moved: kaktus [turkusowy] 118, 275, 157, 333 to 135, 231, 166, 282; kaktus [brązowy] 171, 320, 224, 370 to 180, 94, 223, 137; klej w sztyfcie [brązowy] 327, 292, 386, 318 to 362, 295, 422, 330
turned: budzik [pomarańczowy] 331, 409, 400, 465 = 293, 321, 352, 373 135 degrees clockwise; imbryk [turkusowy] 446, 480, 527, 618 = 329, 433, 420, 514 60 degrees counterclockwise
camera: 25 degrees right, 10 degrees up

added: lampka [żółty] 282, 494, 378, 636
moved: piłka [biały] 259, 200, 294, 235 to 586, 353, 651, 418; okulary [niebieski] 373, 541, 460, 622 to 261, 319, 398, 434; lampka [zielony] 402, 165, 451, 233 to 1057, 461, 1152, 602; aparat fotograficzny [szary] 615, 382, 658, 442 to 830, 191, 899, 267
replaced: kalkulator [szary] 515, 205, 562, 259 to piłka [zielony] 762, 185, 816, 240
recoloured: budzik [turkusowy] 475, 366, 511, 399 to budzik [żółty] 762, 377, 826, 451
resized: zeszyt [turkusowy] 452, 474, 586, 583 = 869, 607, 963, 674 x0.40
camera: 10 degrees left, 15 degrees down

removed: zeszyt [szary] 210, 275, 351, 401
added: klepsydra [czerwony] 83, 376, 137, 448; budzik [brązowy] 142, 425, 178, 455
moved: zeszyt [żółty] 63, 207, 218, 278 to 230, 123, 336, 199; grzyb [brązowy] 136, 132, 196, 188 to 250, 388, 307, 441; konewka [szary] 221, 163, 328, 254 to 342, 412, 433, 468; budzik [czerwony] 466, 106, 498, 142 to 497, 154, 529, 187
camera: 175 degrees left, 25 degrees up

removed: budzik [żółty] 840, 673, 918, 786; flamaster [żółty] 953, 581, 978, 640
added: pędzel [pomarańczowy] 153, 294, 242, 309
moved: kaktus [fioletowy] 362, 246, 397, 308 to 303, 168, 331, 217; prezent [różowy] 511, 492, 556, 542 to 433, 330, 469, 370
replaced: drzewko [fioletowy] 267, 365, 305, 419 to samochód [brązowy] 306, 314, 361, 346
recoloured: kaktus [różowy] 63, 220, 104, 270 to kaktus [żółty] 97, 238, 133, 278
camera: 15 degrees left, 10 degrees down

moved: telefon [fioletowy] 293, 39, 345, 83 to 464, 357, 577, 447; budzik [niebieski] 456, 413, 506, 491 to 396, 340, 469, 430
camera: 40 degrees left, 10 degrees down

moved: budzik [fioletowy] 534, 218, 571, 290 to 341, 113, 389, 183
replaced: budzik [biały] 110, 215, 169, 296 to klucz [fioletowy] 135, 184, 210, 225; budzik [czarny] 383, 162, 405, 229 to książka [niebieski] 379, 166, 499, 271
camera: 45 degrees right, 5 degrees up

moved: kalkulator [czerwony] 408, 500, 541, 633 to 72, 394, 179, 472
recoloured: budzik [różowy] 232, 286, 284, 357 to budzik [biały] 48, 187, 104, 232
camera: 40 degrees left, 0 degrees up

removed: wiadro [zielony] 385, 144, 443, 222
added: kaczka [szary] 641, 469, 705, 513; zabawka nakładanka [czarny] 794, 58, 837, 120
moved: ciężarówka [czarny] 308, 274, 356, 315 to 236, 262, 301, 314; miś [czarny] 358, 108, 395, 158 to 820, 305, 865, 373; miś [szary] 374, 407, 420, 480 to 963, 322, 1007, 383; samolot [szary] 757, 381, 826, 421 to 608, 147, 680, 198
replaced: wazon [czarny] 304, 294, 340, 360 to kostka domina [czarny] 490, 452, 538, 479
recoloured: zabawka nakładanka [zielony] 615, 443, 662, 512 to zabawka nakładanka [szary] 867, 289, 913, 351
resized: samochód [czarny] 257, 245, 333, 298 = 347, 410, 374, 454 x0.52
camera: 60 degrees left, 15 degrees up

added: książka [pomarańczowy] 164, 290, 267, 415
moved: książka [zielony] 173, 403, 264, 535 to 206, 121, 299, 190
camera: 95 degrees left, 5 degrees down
=====
(Problem to solve) Word for word, print every line above.

(Answer for this exercise)
moved: kaktus [turkusowy] 118, 275, 157, 333 to 135, 231, 166, 282; kaktus [brązowy] 171, 320, 224, 370 to 180, 94, 223, 137; klej w sztyfcie [brązowy] 327, 292, 386, 318 to 362, 295, 422, 330
turned: budzik [pomarańczowy] 331, 409, 400, 465 = 293, 321, 352, 373 135 degrees clockwise; imbryk [turkusowy] 446, 480, 527, 618 = 329, 433, 420, 514 60 degrees counterclockwise
camera: 25 degrees right, 10 degrees up

added: lampka [żółty] 282, 494, 378, 636
moved: piłka [biały] 259, 200, 294, 235 to 586, 353, 651, 418; okulary [niebieski] 373, 541, 460, 622 to 261, 319, 398, 434; lampka [zielony] 402, 165, 451, 233 to 1057, 461, 1152, 602; aparat fotograficzny [szary] 615, 382, 658, 442 to 830, 191, 899, 267
replaced: kalkulator [szary] 515, 205, 562, 259 to piłka [zielony] 762, 185, 816, 240
recoloured: budzik [turkusowy] 475, 366, 511, 399 to budzik [żółty] 762, 377, 826, 451
resized: zeszyt [turkusowy] 452, 474, 586, 583 = 869, 607, 963, 674 x0.40
camera: 10 degrees left, 15 degrees down

removed: zeszyt [szary] 210, 275, 351, 401
added: klepsydra [czerwony] 83, 376, 137, 448; budzik [brązowy] 142, 425, 178, 455
moved: zeszyt [żółty] 63, 207, 218, 278 to 230, 123, 336, 199; grzyb [brązowy] 136, 132, 196, 188 to 250, 388, 307, 441; konewka [szary] 221, 163, 328, 254 to 342, 412, 433, 468; budzik [czerwony] 466, 106, 498, 142 to 497, 154, 529, 187
camera: 175 degrees left, 25 degrees up

removed: budzik [żółty] 840, 673, 918, 786; flamaster [żółty] 953, 581, 978, 640
added: pędzel [pomarańczowy] 153, 294, 242, 309
moved: kaktus [fioletowy] 362, 246, 397, 308 to 303, 168, 331, 217; prezent [różowy] 511, 492, 556, 542 to 433, 330, 469, 370
replaced: drzewko [fioletowy] 267, 365, 305, 419 to samochód [brązowy] 306, 314, 361, 346
recoloured: kaktus [różowy] 63, 220, 104, 270 to kaktus [żółty] 97, 238, 133, 278
camera: 15 degrees left, 10 degrees down

moved: telefon [fioletowy] 293, 39, 345, 83 to 464, 357, 577, 447; budzik [niebieski] 456, 413, 506, 491 to 396, 340, 469, 430
camera: 40 degrees left, 10 degrees down

moved: budzik [fioletowy] 534, 218, 571, 290 to 341, 113, 389, 183
replaced: budzik [biały] 110, 215, 169, 296 to klucz [fioletowy] 135, 184, 210, 225; budzik [czarny] 383, 162, 405, 229 to książka [niebieski] 379, 166, 499, 271
camera: 45 degrees right, 5 degrees up

moved: kalkulator [czerwony] 408, 500, 541, 633 to 72, 394, 179, 472
recoloured: budzik [różowy] 232, 286, 284, 357 to budzik [biały] 48, 187, 104, 232
camera: 40 degrees left, 0 degrees up

removed: wiadro [zielony] 385, 144, 443, 222
added: kaczka [szary] 641, 469, 705, 513; zabawka nakładanka [czarny] 794, 58, 837, 120
moved: ciężarówka [czarny] 308, 274, 356, 315 to 236, 262, 301, 314; miś [czarny] 358, 108, 395, 158 to 820, 305, 865, 373; miś [szary] 374, 407, 420, 480 to 963, 322, 1007, 383; samolot [szary] 757, 381, 826, 421 to 608, 147, 680, 198
replaced: wazon [czarny] 304, 294, 340, 360 to kostka domina [czarny] 490, 452, 538, 479
recoloured: zabawka nakładanka [zielony] 615, 443, 662, 512 to zabawka nakładanka [szary] 867, 289, 913, 351
resized: samochód [czarny] 257, 245, 333, 298 = 347, 410, 374, 454 x0.52
camera: 60 degrees left, 15 degrees up

added: książka [pomarańczowy] 164, 290, 267, 415
moved: książka [zielony] 173, 403, 264, 535 to 206, 121, 299, 190
camera: 95 degrees left, 5 degrees down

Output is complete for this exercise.